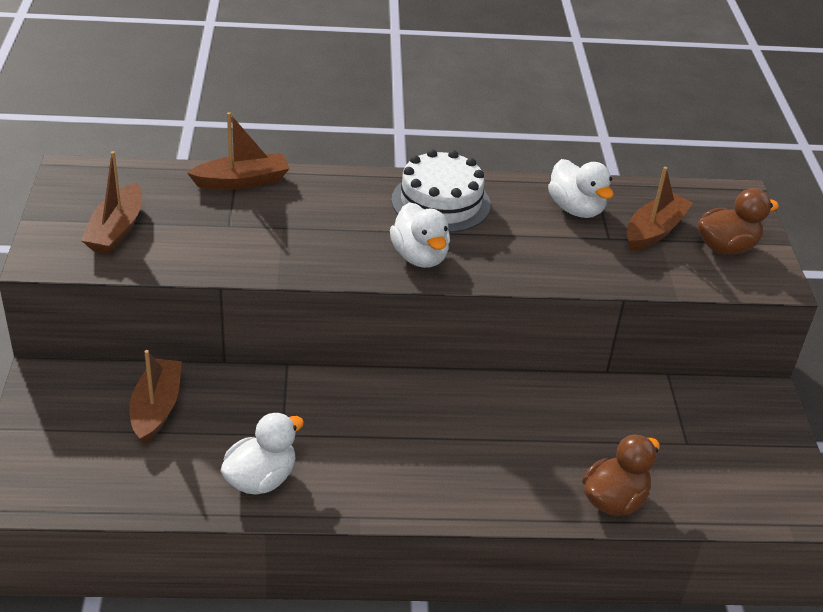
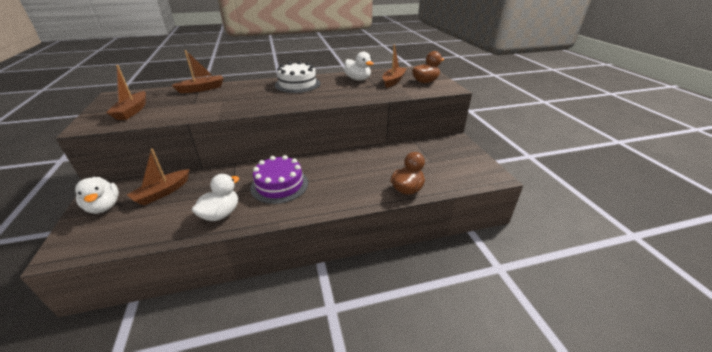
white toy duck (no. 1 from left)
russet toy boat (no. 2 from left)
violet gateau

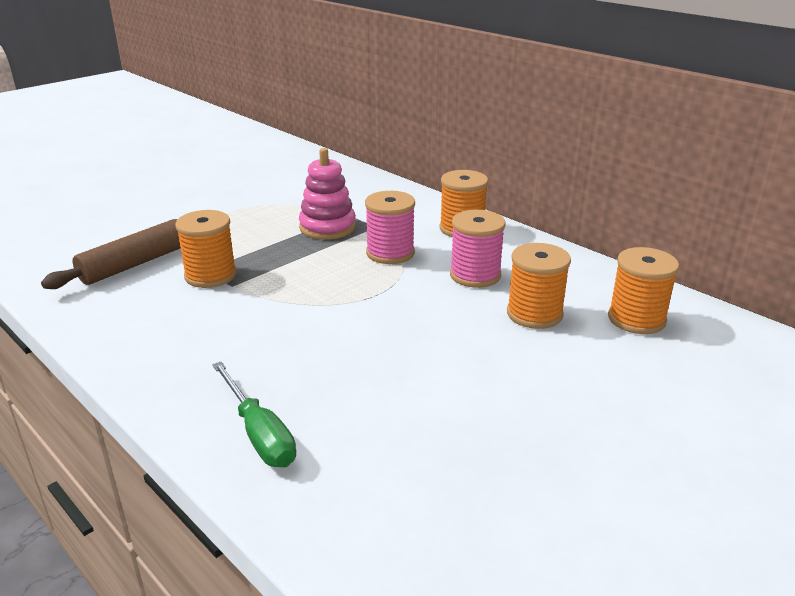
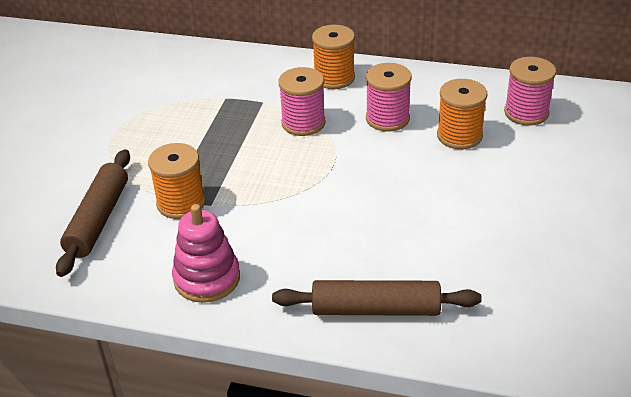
rose-pink ring stacker
russet dough roller (no. 2 from left)
rose-pink spool (no. 3 from left)

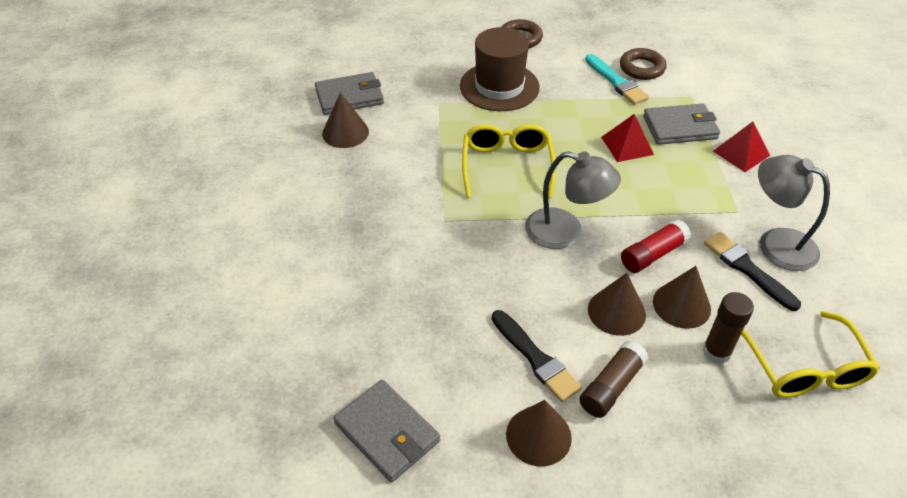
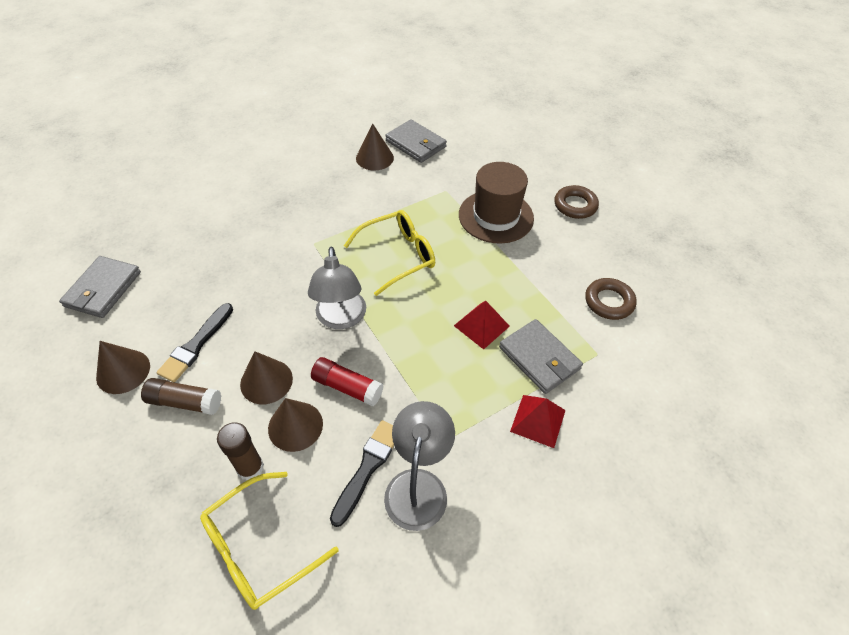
turquoise paintbrush

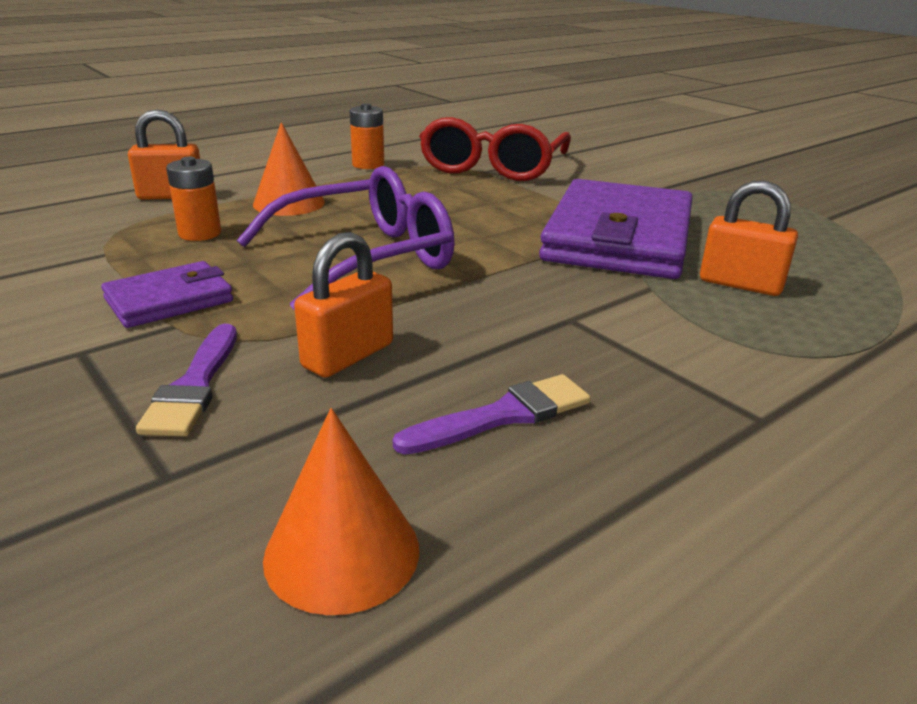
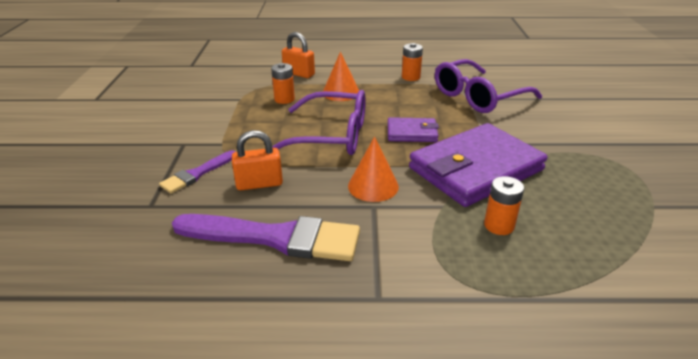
violet paintbrush (no. 2 from left)
bright orange cone shape (no. 2 from left)
violet wallet (no. 1 from left)
violet glasses (no. 2 from left)
bright orange power cell (no. 3 from left)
══════
→ **Exercise details**
Take each line of the material above that holds the string "paintbrush" and copy it.

→ **Solution below**
turquoise paintbrush
violet paintbrush (no. 2 from left)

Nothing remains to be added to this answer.